◆ PROBLEM STATEMENT
Once the line containing "U10: NOT 74HC04" appears, output it and each remaining line of the records below exactly, with no pictures and nothing more.

◆ THE DATA
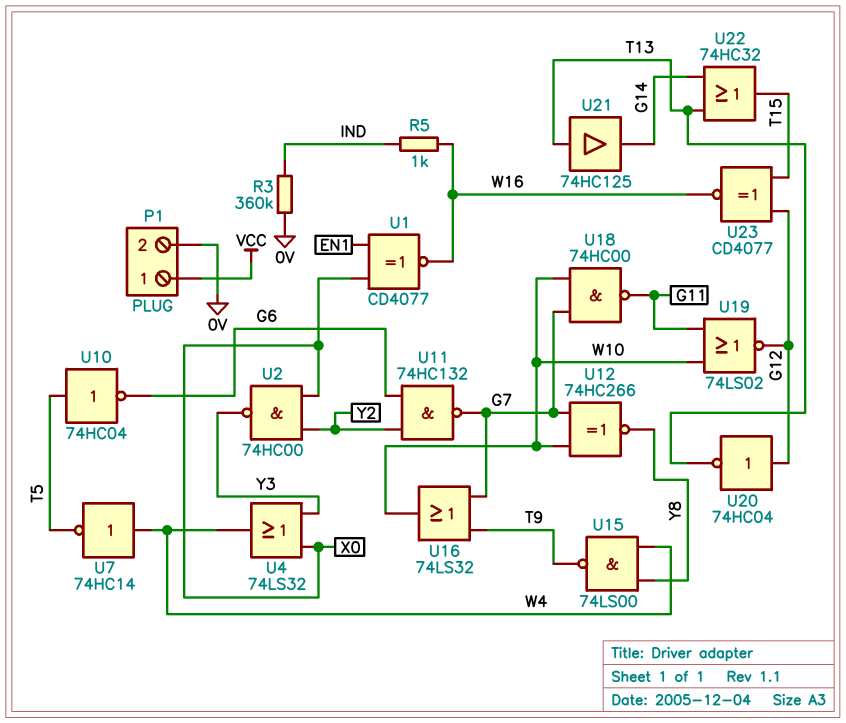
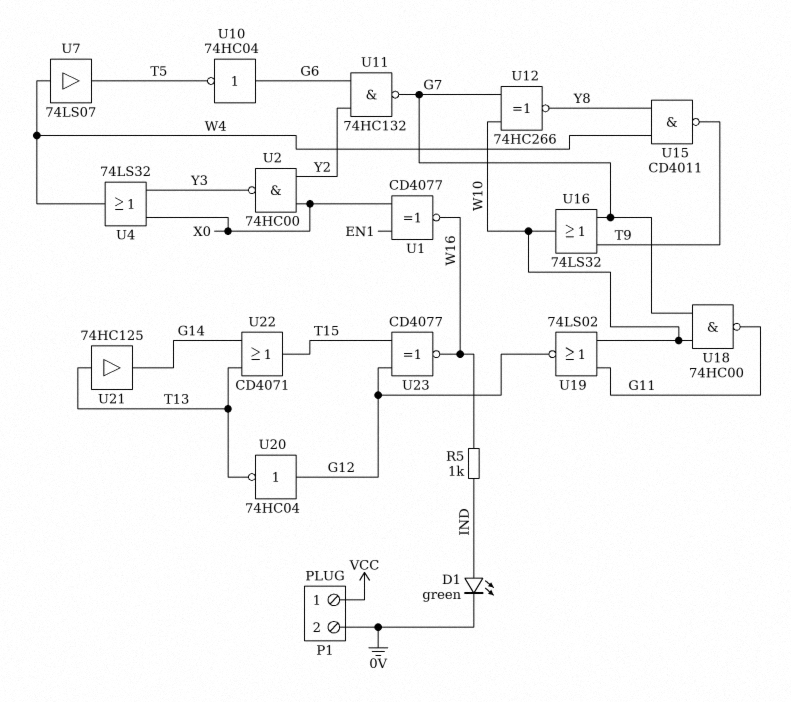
D1: none -> LED green (A IND, K 0V)
R3: 360k (0V, IND) -> none
U7: NOT 74HC14 (in W4, out T5) -> buffer 74LS07 (in W4, out T5)
U10: NOT 74HC04 (in T5, out G6) -> NOT 74HC04 (in G6, out T5)
U15: NAND 74LS00 (in W4, in Y8, out T9) -> NAND CD4011 (in W4, in Y8, out T9)
U22: OR 74HC32 (in G14, in T13, out T15) -> OR CD4071 (in G14, in T13, out T15)

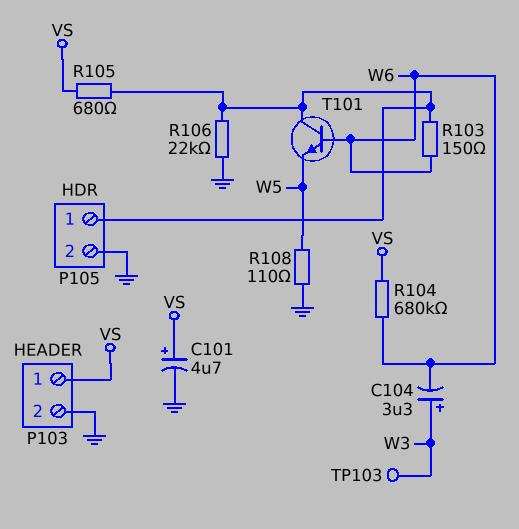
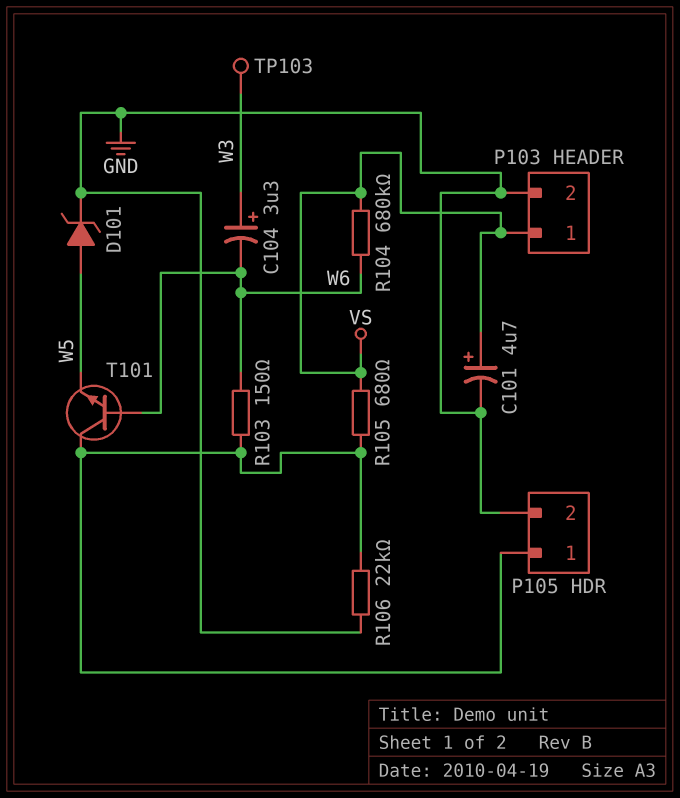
D101: none -> zener (A W5, K GND)
R108: 110 (GND, W5) -> none

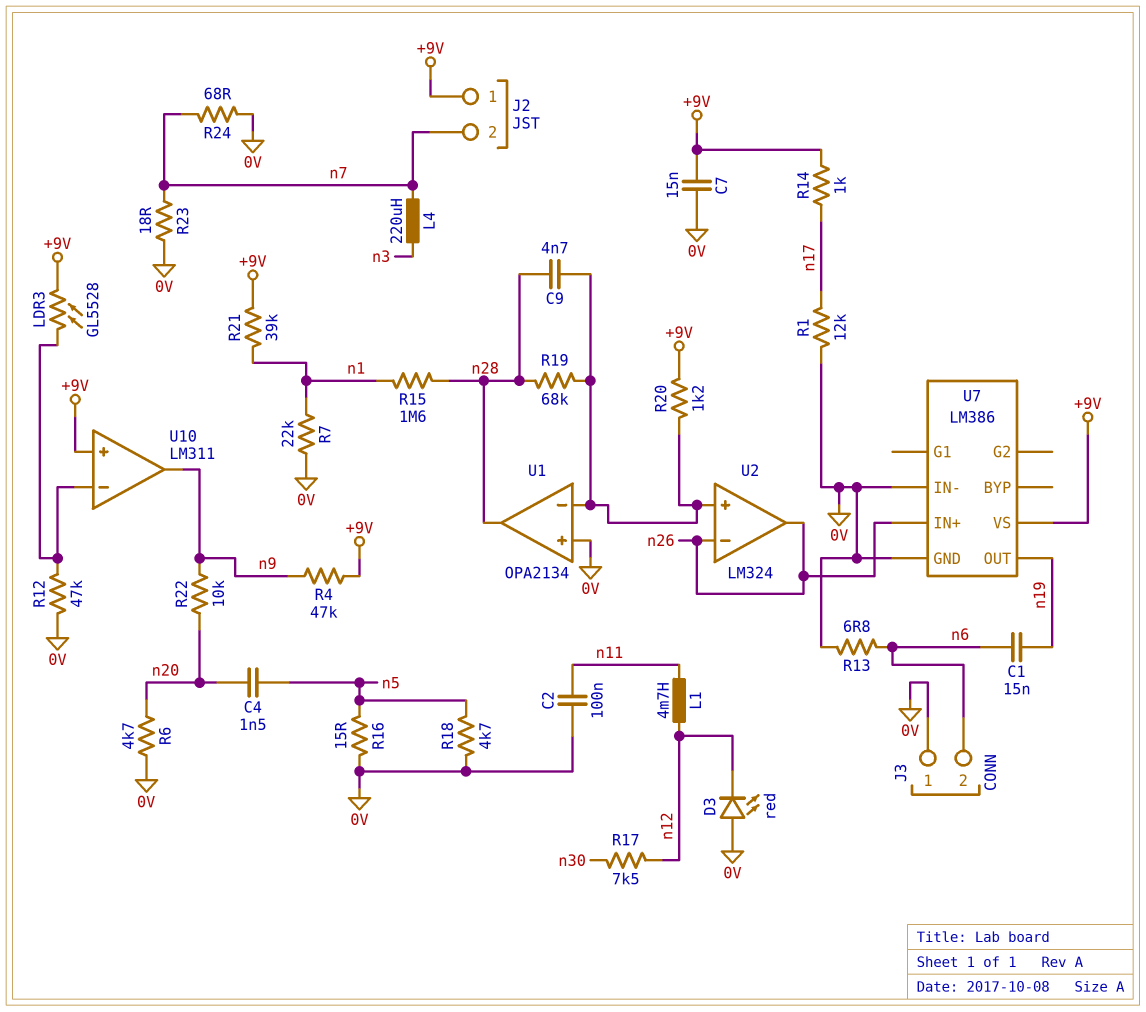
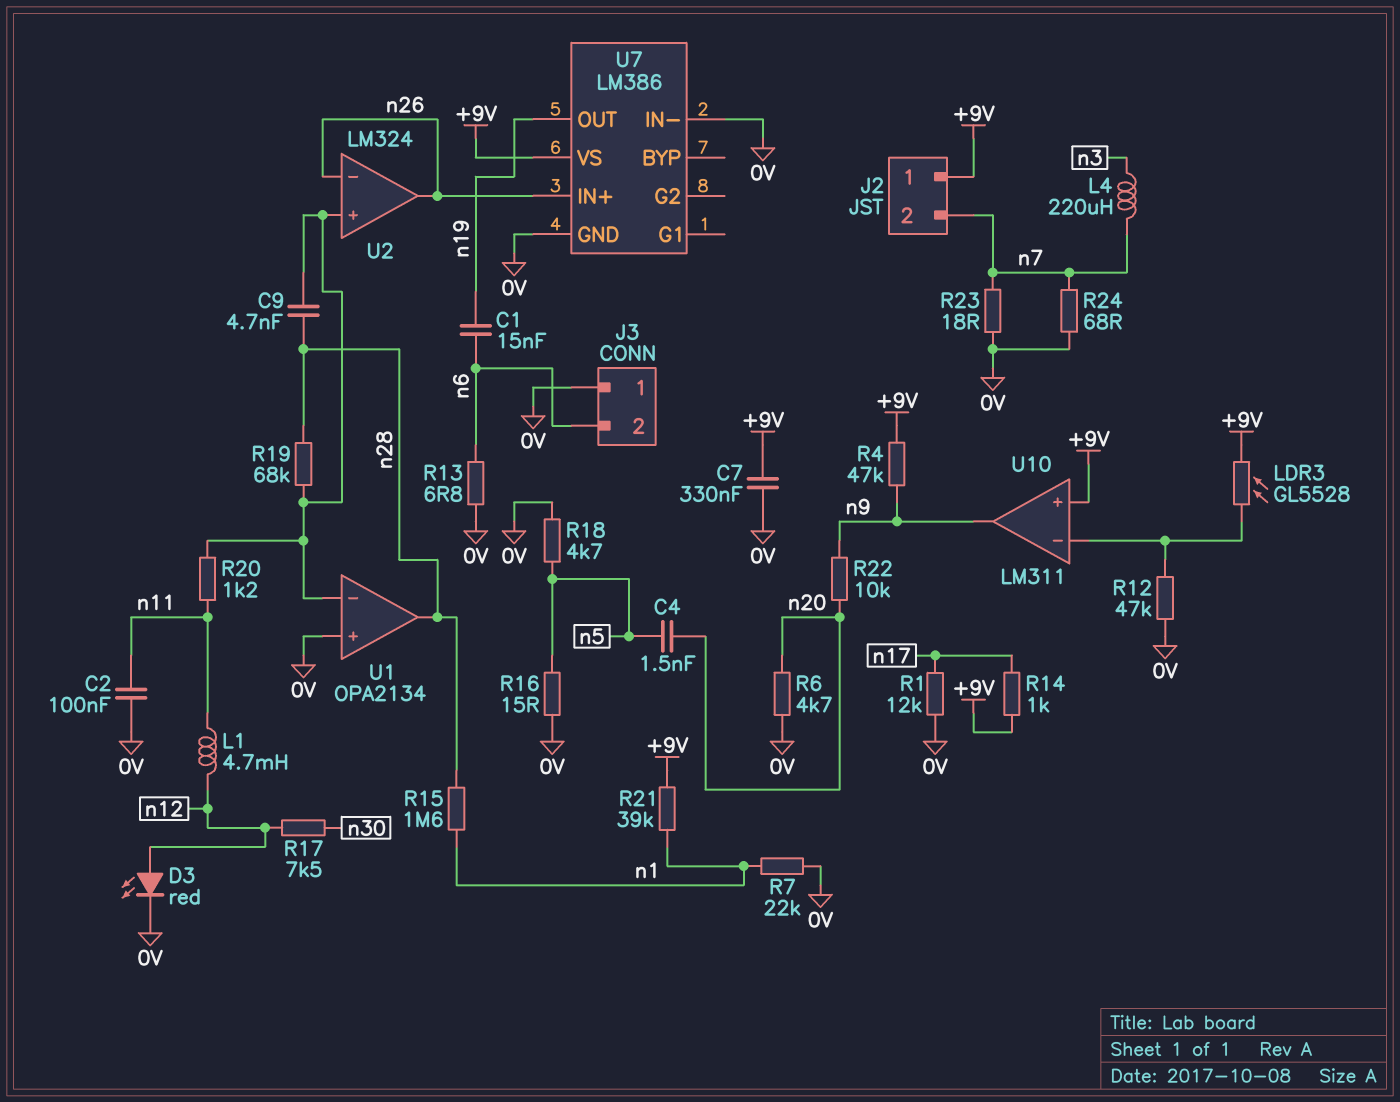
C7: 15nF (+9V, 0V) -> 330nF (+9V, 0V)
D3: LED red (A 0V, K n12) -> LED red (A n12, K 0V)
R20: 1.2k (+9V, U1/in-) -> 1.2k (U1/in-, n11)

◆ OUTPUT
U10: NOT 74HC04 (in T5, out G6) -> NOT 74HC04 (in G6, out T5)
U15: NAND 74LS00 (in W4, in Y8, out T9) -> NAND CD4011 (in W4, in Y8, out T9)
U22: OR 74HC32 (in G14, in T13, out T15) -> OR CD4071 (in G14, in T13, out T15)

D101: none -> zener (A W5, K GND)
R108: 110 (GND, W5) -> none

C7: 15nF (+9V, 0V) -> 330nF (+9V, 0V)
D3: LED red (A 0V, K n12) -> LED red (A n12, K 0V)
R20: 1.2k (+9V, U1/in-) -> 1.2k (U1/in-, n11)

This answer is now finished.